WHAT TO WORK ON:
Give as output the line that contains "lime brick B4:C4 level 1 -> none", followed by every remaining line of the entries, unchanged and with nothing added.

═════ EXERCISE MATERIAL ═════

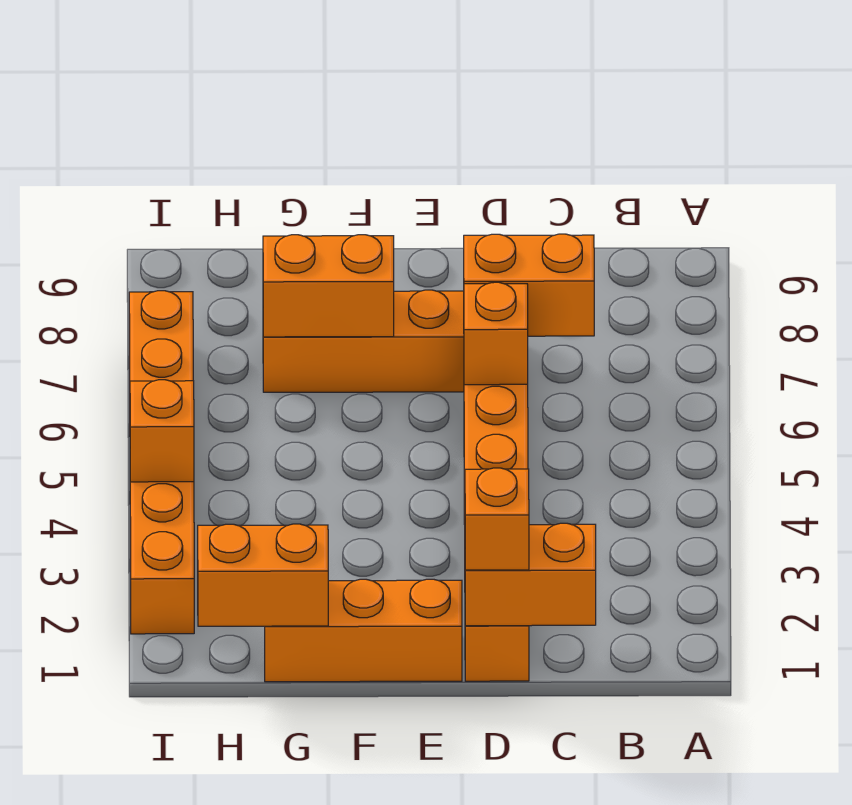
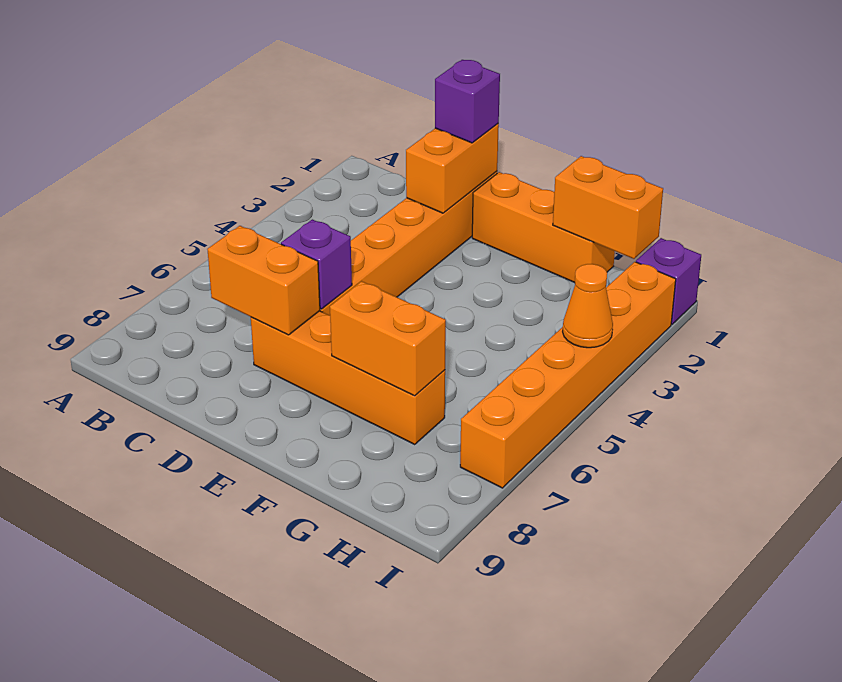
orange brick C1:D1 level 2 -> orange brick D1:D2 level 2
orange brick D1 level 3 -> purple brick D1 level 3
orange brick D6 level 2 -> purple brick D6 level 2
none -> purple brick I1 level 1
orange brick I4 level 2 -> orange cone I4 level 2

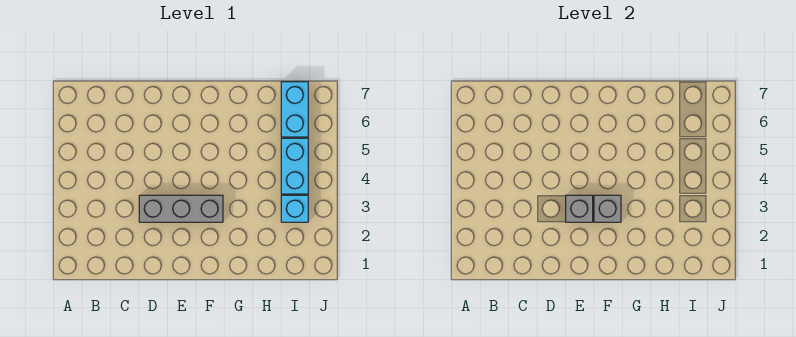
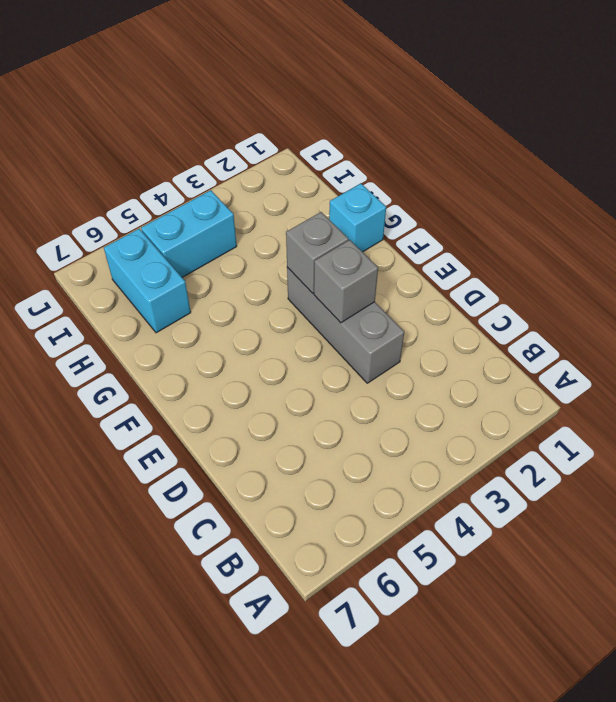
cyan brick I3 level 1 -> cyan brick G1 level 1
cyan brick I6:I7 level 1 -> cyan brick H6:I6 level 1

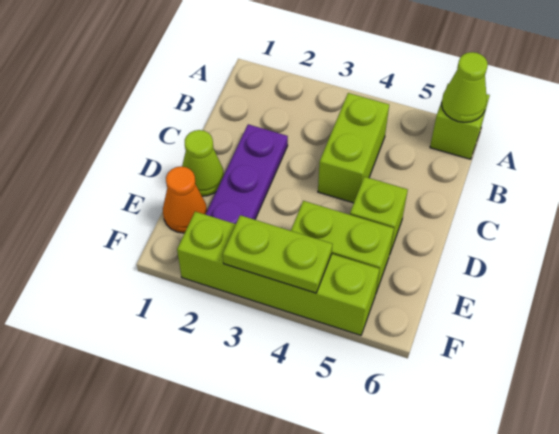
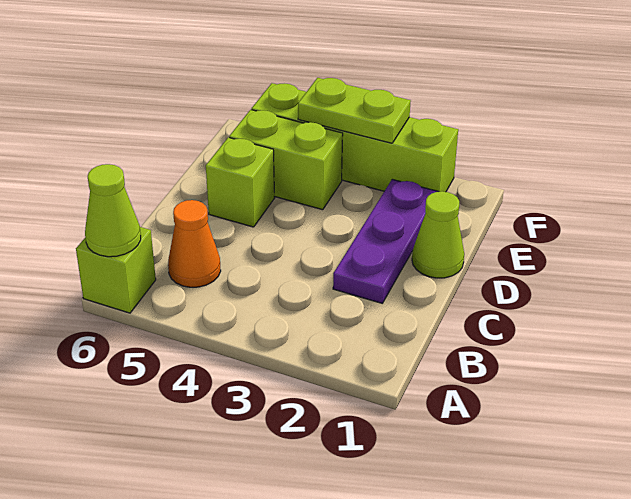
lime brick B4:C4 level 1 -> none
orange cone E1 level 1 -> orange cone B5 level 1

═════

OUTPUT FOR THIS TASK:
lime brick B4:C4 level 1 -> none
orange cone E1 level 1 -> orange cone B5 level 1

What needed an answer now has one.